── THE INPUT ──

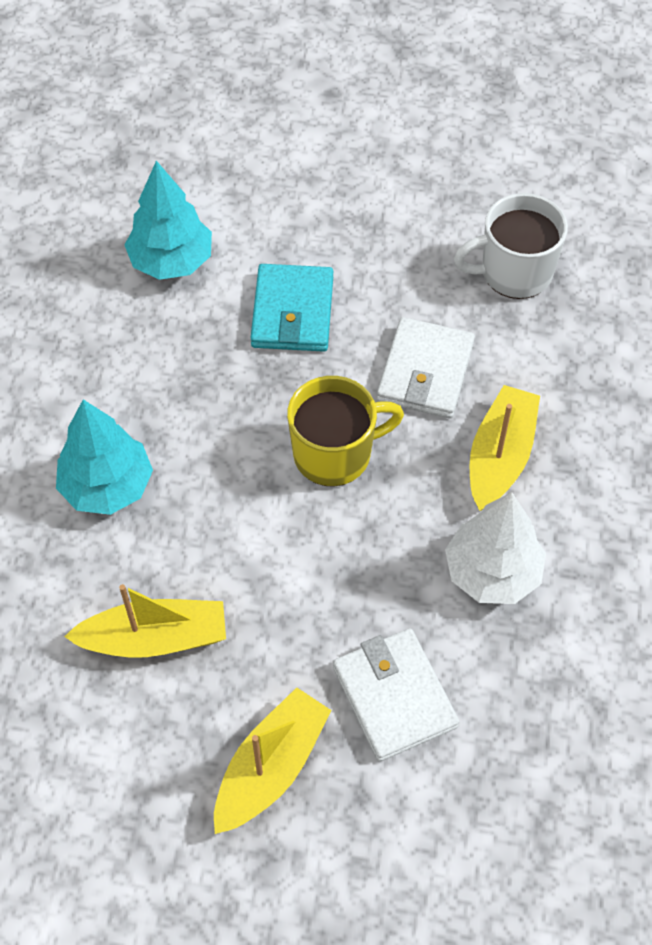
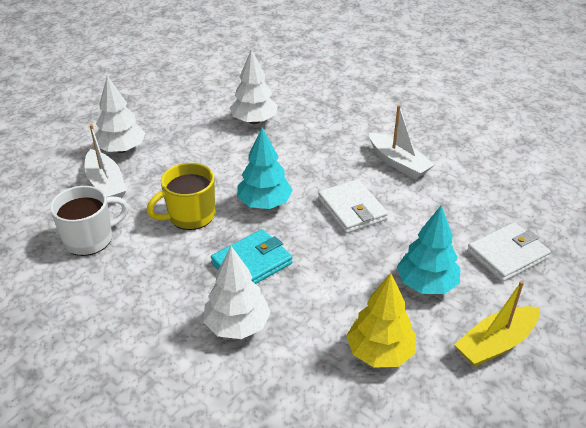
white boat: 0 -> 2
white tree: 1 -> 3
yellow boat: 3 -> 1
yellow tree: 0 -> 1

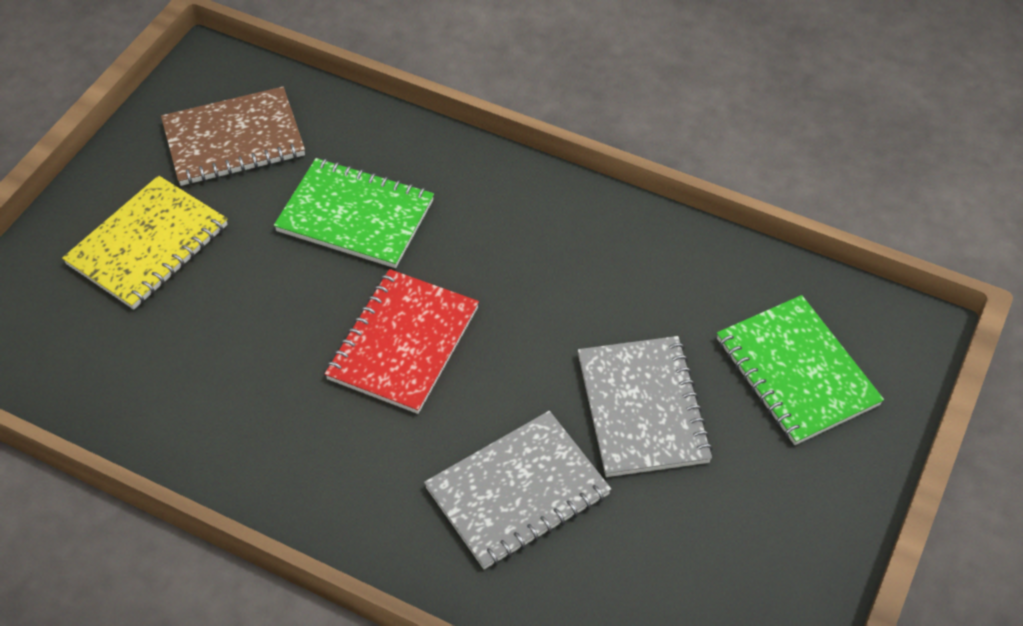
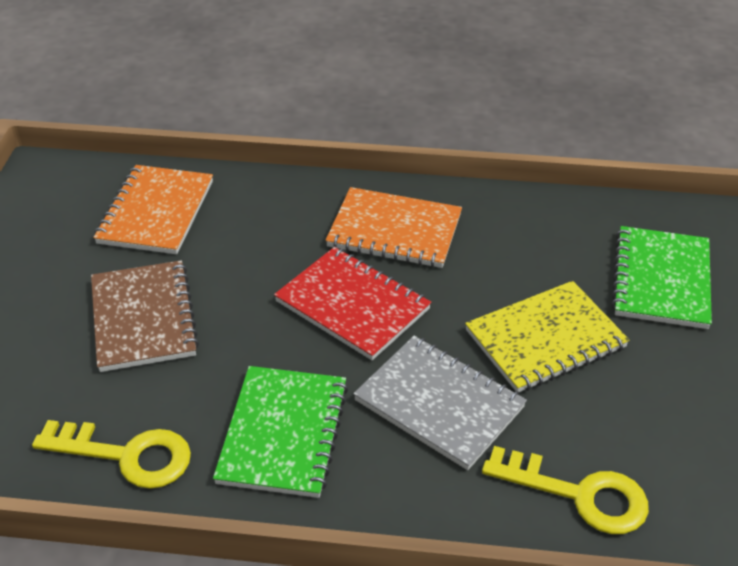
grey notebook: 2 -> 1
orange notebook: 0 -> 2
yellow key: 0 -> 2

───

* _TASK PROMPT_
Report each line above containing the string "yellow".

* _RESPONSE BELOW_
yellow boat: 3 -> 1
yellow tree: 0 -> 1
yellow key: 0 -> 2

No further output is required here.